---- Supplied material

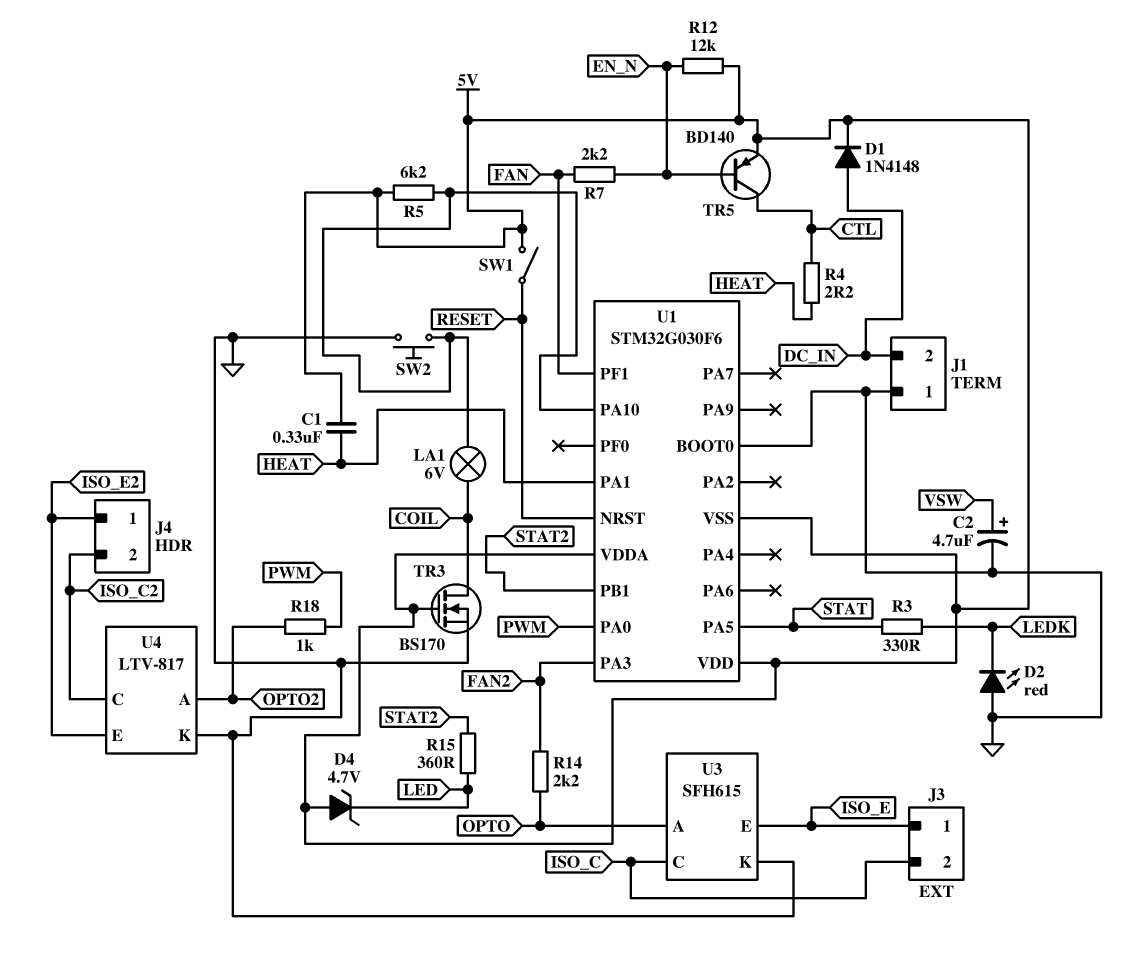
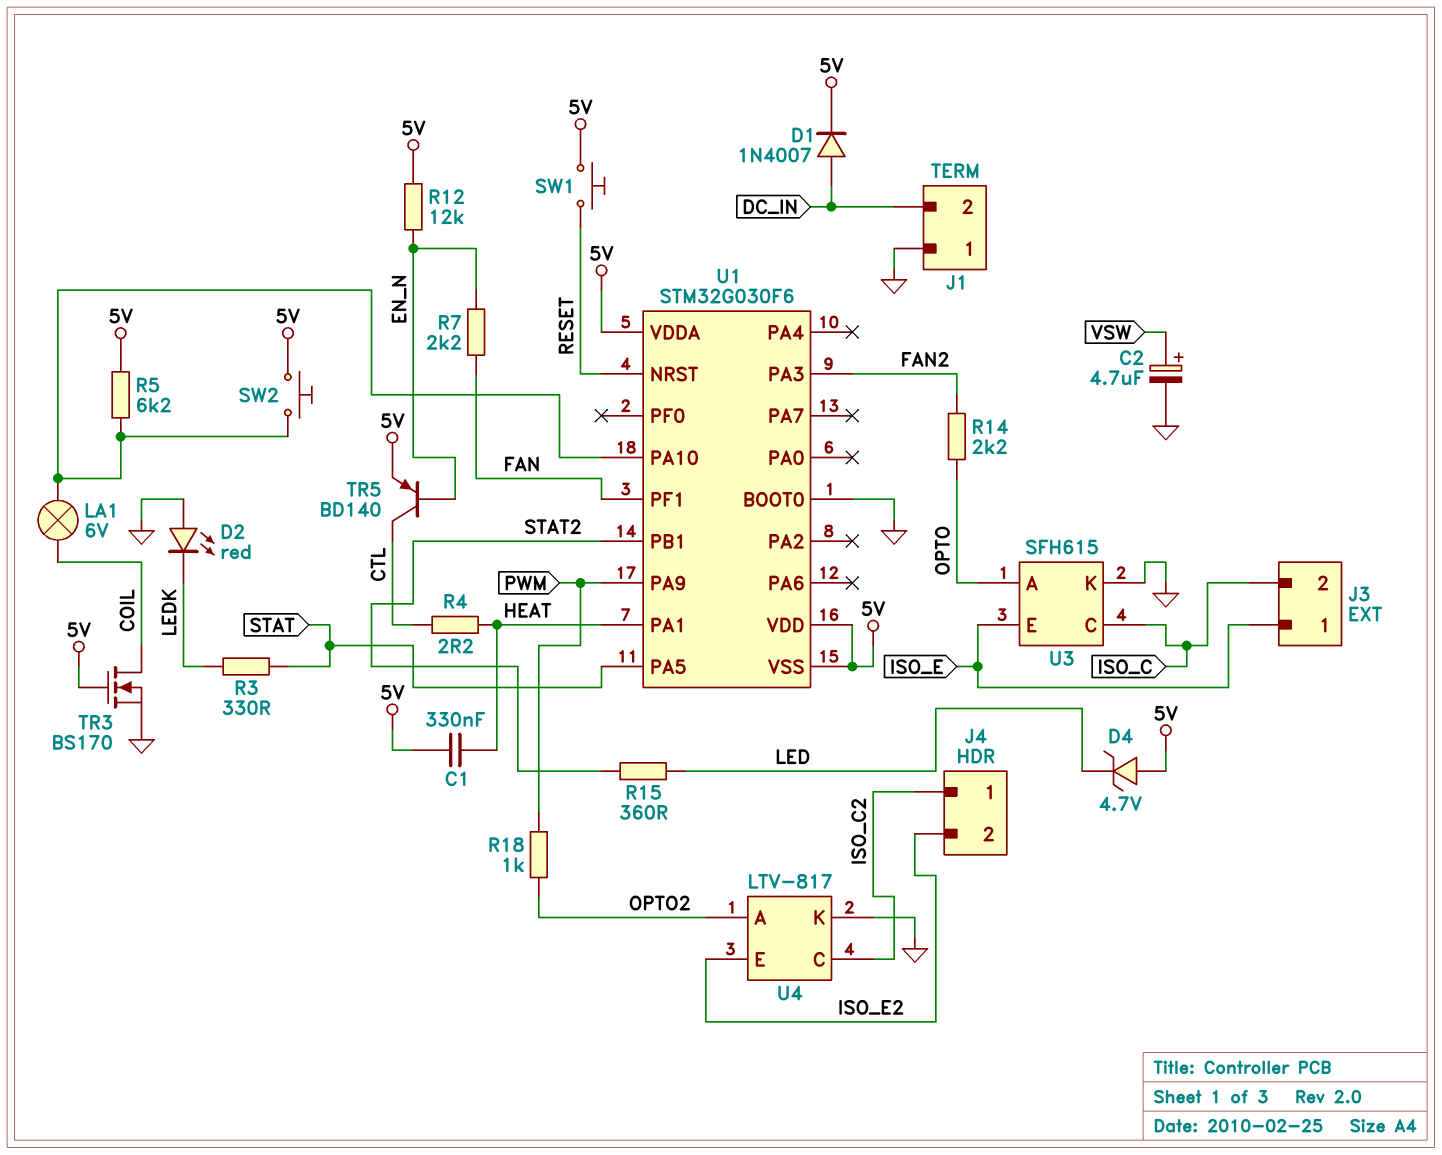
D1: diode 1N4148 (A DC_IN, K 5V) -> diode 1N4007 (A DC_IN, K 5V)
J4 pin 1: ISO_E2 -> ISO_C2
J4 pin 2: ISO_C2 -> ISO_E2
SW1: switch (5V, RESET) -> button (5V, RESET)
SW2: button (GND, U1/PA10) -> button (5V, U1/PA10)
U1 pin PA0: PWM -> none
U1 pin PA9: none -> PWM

--------
---- Supplied material

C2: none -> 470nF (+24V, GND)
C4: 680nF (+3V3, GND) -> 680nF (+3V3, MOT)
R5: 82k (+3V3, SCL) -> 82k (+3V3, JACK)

--------

| Try it |
Above are the records; repeat exactly the lines from the one holding "J4 pin 2: ISO_C2 -> ISO_E2" down to the one holding "U1 pin PA9: none -> PWM", end lines included.

| Answer to this exercise |
J4 pin 2: ISO_C2 -> ISO_E2
SW1: switch (5V, RESET) -> button (5V, RESET)
SW2: button (GND, U1/PA10) -> button (5V, U1/PA10)
U1 pin PA0: PWM -> none
U1 pin PA9: none -> PWM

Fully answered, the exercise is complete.